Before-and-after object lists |
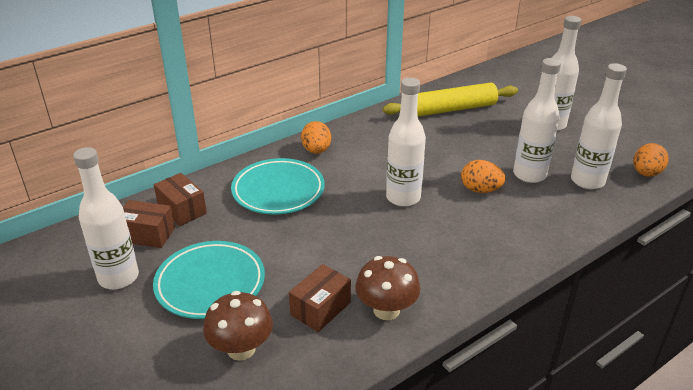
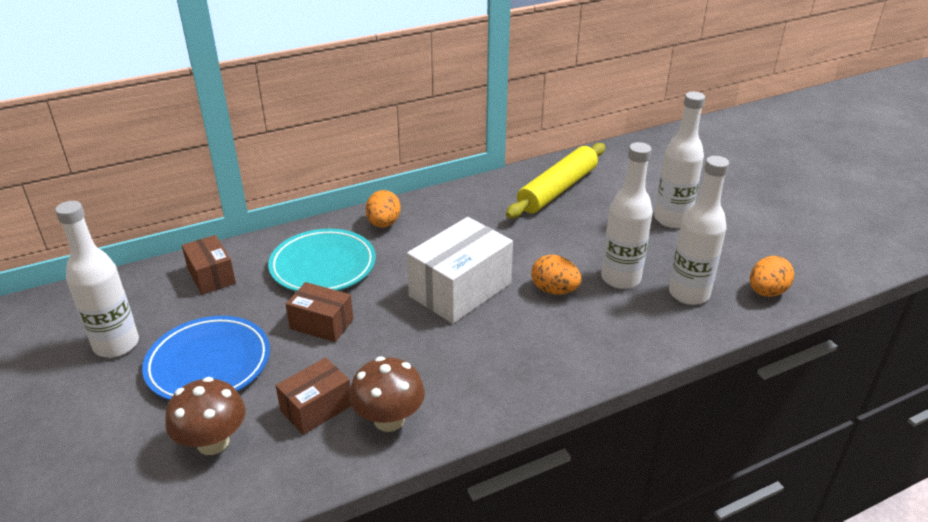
camera: 10 degrees right, 0 degrees up
brown box [123,200,175,248] -> brown box moved to [286,282,353,342]
turquoise plate [153,241,265,319] -> blue plate [142,316,270,400]
yellow rolling pin [383,82,518,116] -> yellow rolling pin turned 45 degrees counterclockwise [506,143,605,218]
white bottle [386,78,426,207] -> white box [407,217,513,324]

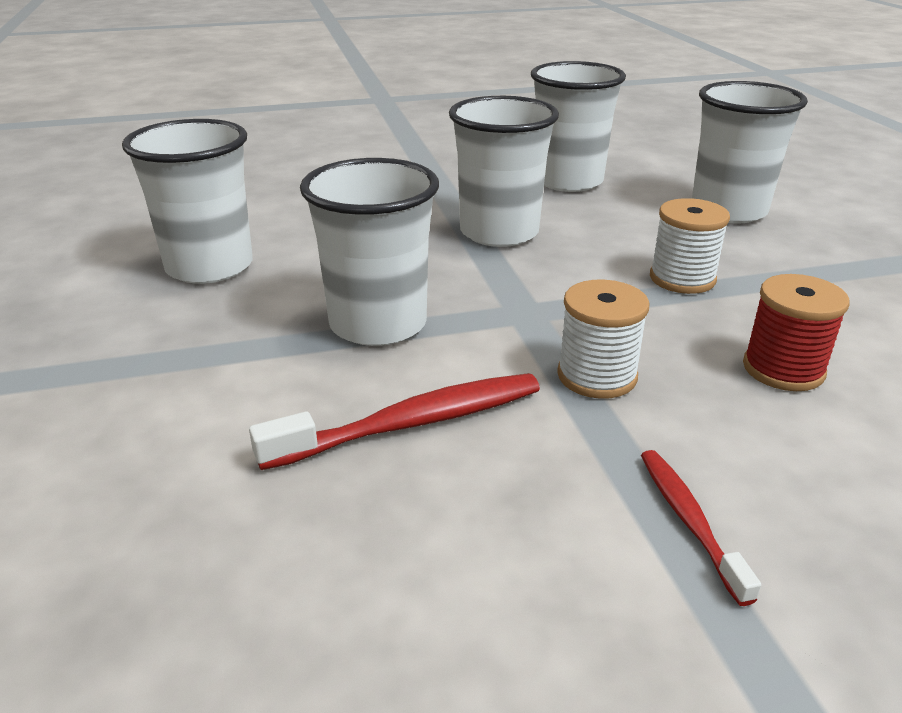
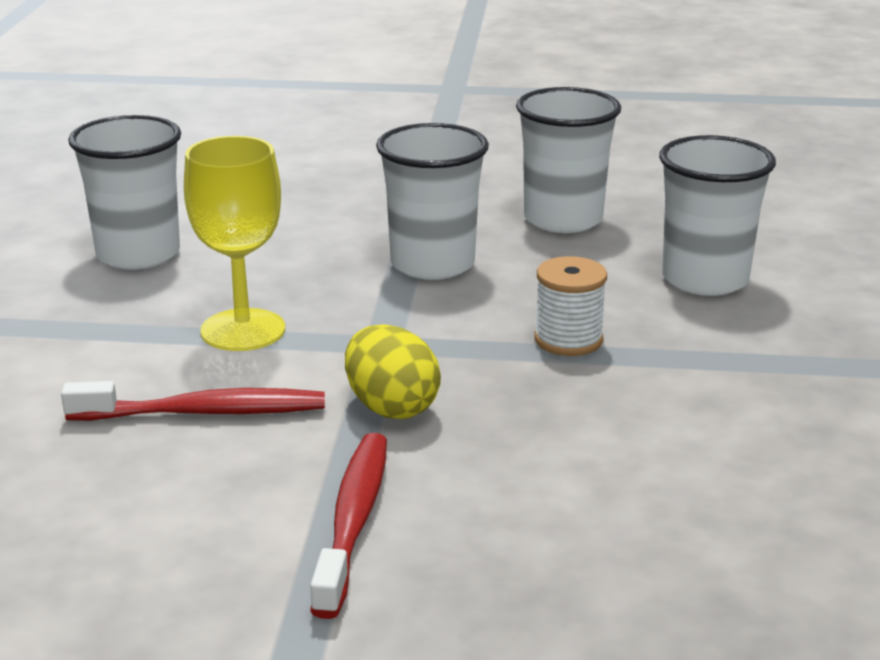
camera: 20 degrees right, 5 degrees down
white cup [300,158,439,346] -> yellow goblet [184,136,285,351]
white spool [557,279,649,399] -> yellow egg [345,324,441,419]
red toothbrush [641,450,761,606] -> red toothbrush [310,433,387,619], size x1.68
red spool [743,274,850,391] -> none

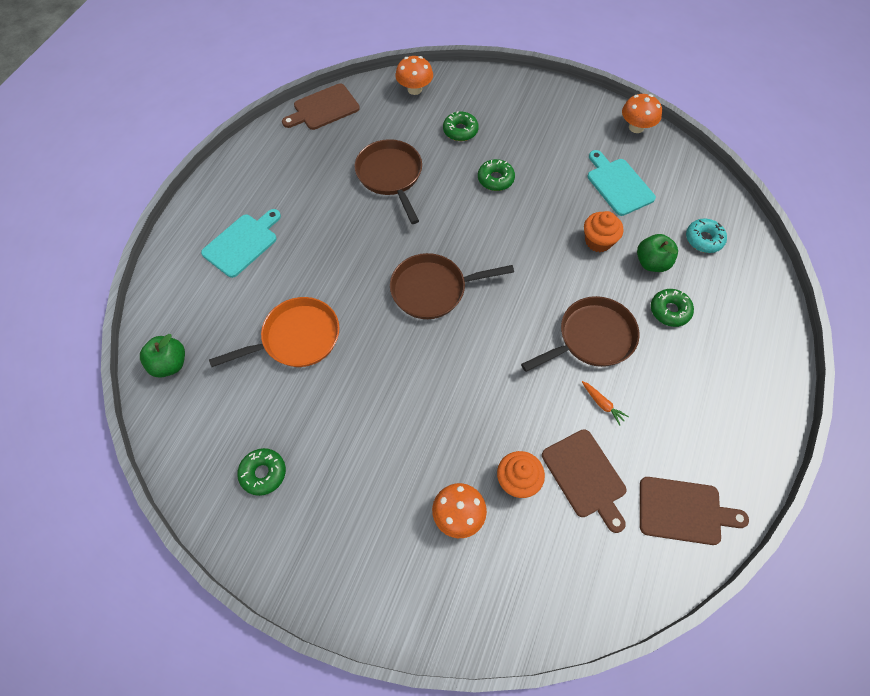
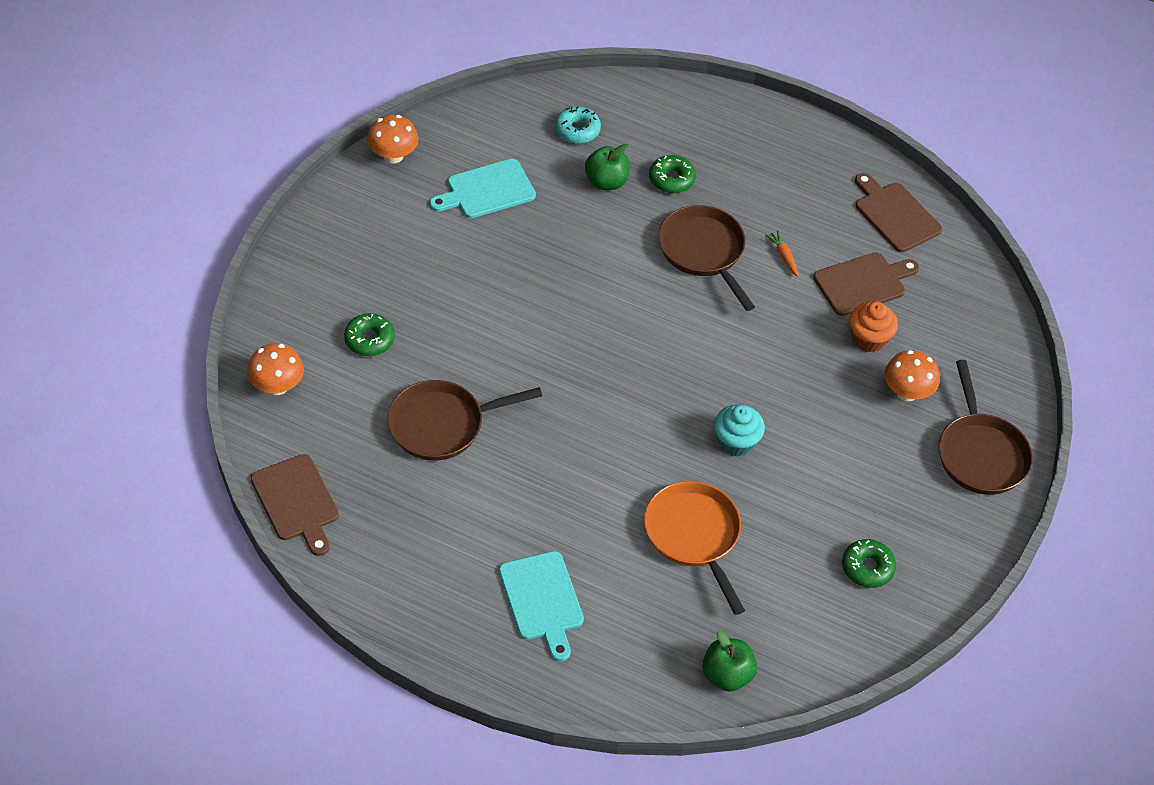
camera: 90 degrees left, 10 degrees down
turquoise cutting board [201,209,281,278] -> turquoise cutting board turned 150 degrees counterclockwise [499,551,584,661]
brown pan [390,253,514,319] -> brown pan moved to [939,360,1033,495]
green donut [478,159,515,191] -> none
orange carrot [582,381,629,426] -> orange carrot turned 75 degrees counterclockwise [765,231,799,277]
orange cupcake [584,211,623,252] -> none
brown cutting board [640,477,749,545] -> brown cutting board turned 45 degrees counterclockwise [855,173,942,252]
none -> turquoise cupcake [714,404,765,457]

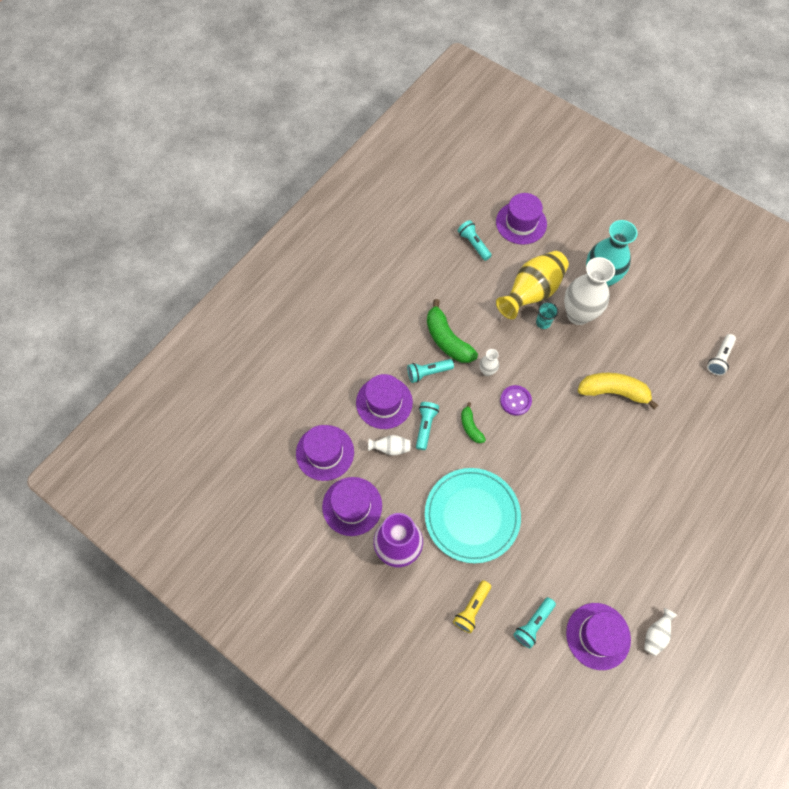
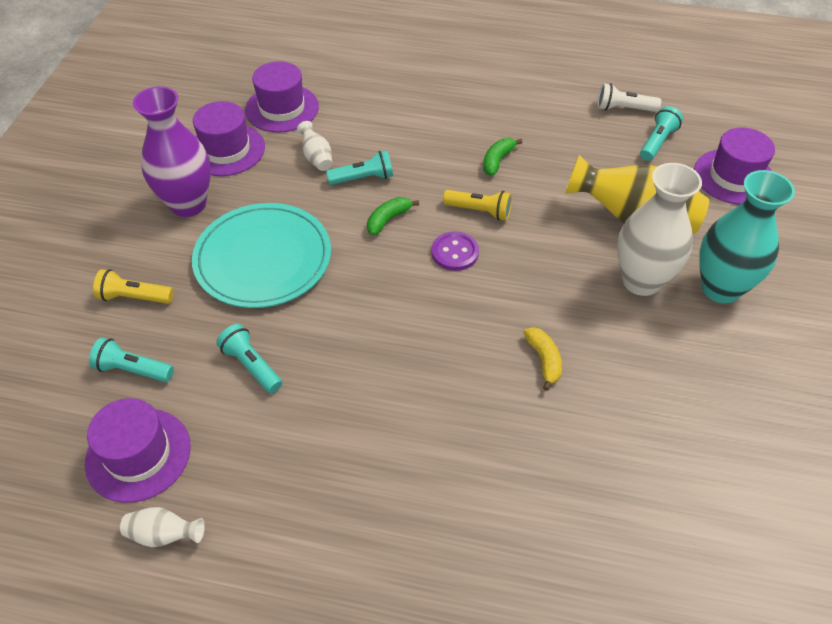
camera: 65 degrees right, 15 degrees down
purple hat [356,374,413,429] -> none
turquoise flashlight [407,359,454,383] -> turquoise flashlight moved to [216,324,282,393]
green banana [427,299,478,363] -> green banana [483,138,523,176], size x0.55
white vase [479,349,499,376] -> yellow flashlight [443,190,512,221]
turquoise cup [536,302,558,329] -> none
yellow banana [578,373,659,410] -> yellow banana [523,327,562,391], size x0.55
white flashlight [707,334,736,375] -> white flashlight moved to [598,83,661,112]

Problem to work on | What is needed is an exact copy of all the data, with no images in it.

Expected answer |
camera: 10 degrees right, 0 degrees up
brown box [123,200,175,248] -> brown box moved to [286,282,353,342]
turquoise plate [153,241,265,319] -> blue plate [142,316,270,400]
yellow rolling pin [383,82,518,116] -> yellow rolling pin turned 45 degrees counterclockwise [506,143,605,218]
white bottle [386,78,426,207] -> white box [407,217,513,324]

camera: 20 degrees right, 5 degrees down
white cup [300,158,439,346] -> yellow goblet [184,136,285,351]
white spool [557,279,649,399] -> yellow egg [345,324,441,419]
red toothbrush [641,450,761,606] -> red toothbrush [310,433,387,619], size x1.68
red spool [743,274,850,391] -> none

camera: 90 degrees left, 10 degrees down
turquoise cutting board [201,209,281,278] -> turquoise cutting board turned 150 degrees counterclockwise [499,551,584,661]
brown pan [390,253,514,319] -> brown pan moved to [939,360,1033,495]
green donut [478,159,515,191] -> none
orange carrot [582,381,629,426] -> orange carrot turned 75 degrees counterclockwise [765,231,799,277]
orange cupcake [584,211,623,252] -> none
brown cutting board [640,477,749,545] -> brown cutting board turned 45 degrees counterclockwise [855,173,942,252]
none -> turquoise cupcake [714,404,765,457]

camera: 65 degrees right, 15 degrees down
purple hat [356,374,413,429] -> none
turquoise flashlight [407,359,454,383] -> turquoise flashlight moved to [216,324,282,393]
green banana [427,299,478,363] -> green banana [483,138,523,176], size x0.55
white vase [479,349,499,376] -> yellow flashlight [443,190,512,221]
turquoise cup [536,302,558,329] -> none
yellow banana [578,373,659,410] -> yellow banana [523,327,562,391], size x0.55
white flashlight [707,334,736,375] -> white flashlight moved to [598,83,661,112]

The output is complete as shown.